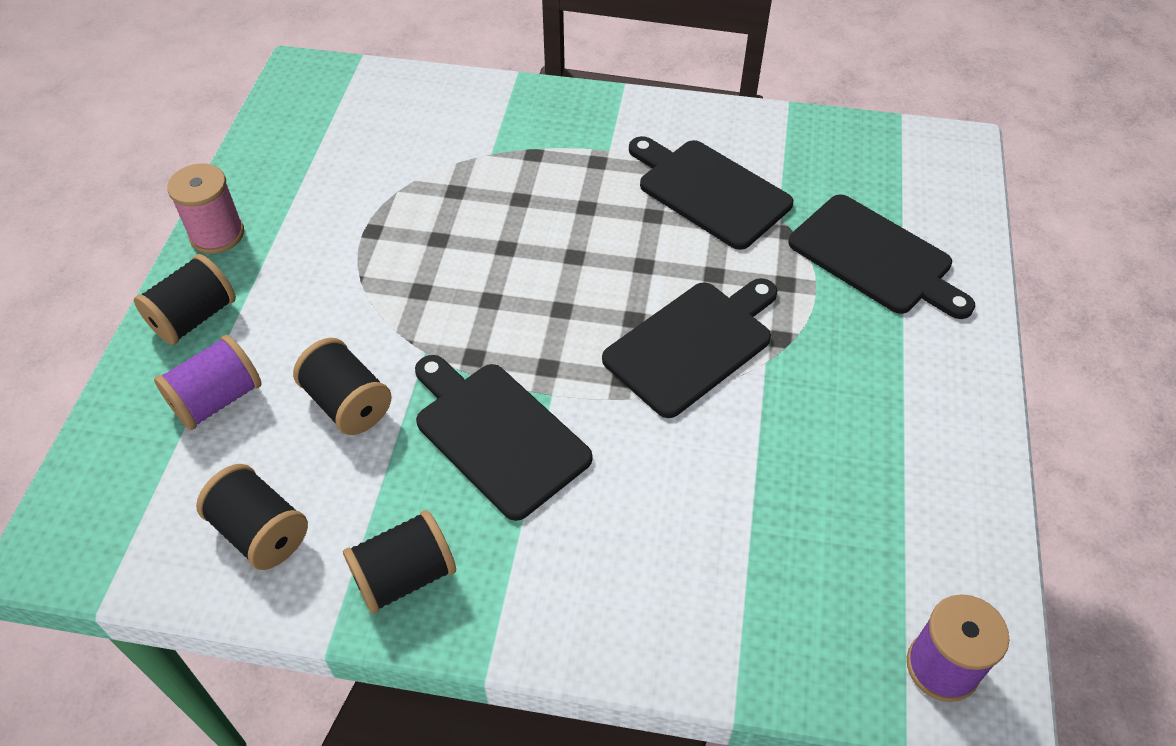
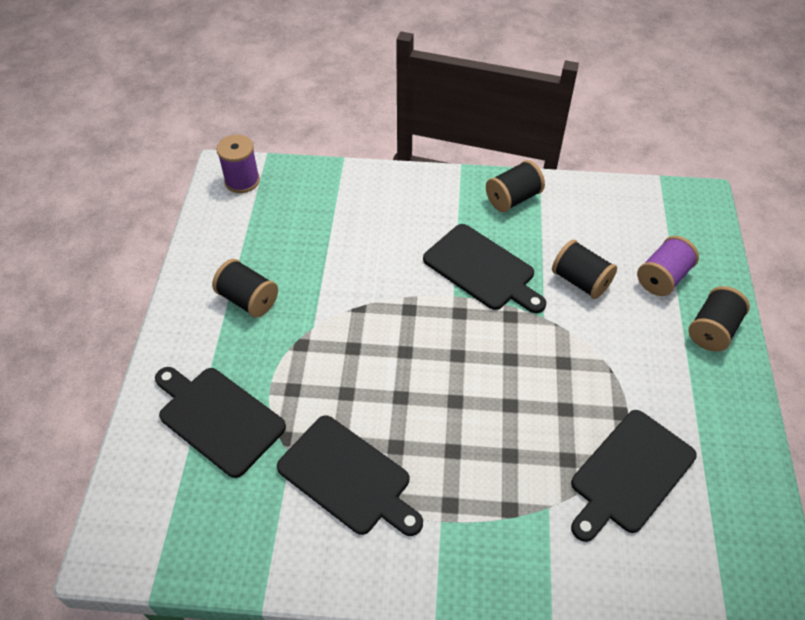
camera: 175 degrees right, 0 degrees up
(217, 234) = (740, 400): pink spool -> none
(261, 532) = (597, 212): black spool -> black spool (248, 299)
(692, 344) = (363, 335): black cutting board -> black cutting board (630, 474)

◆ **Work to complete**:
Would you please repeat the lines from the one with "(217, 234) = (740, 400): pink spool -> none" through the last line of the listing above, exactly and with nothing else?

◆ **Exercise response**:
(217, 234) = (740, 400): pink spool -> none
(261, 532) = (597, 212): black spool -> black spool (248, 299)
(692, 344) = (363, 335): black cutting board -> black cutting board (630, 474)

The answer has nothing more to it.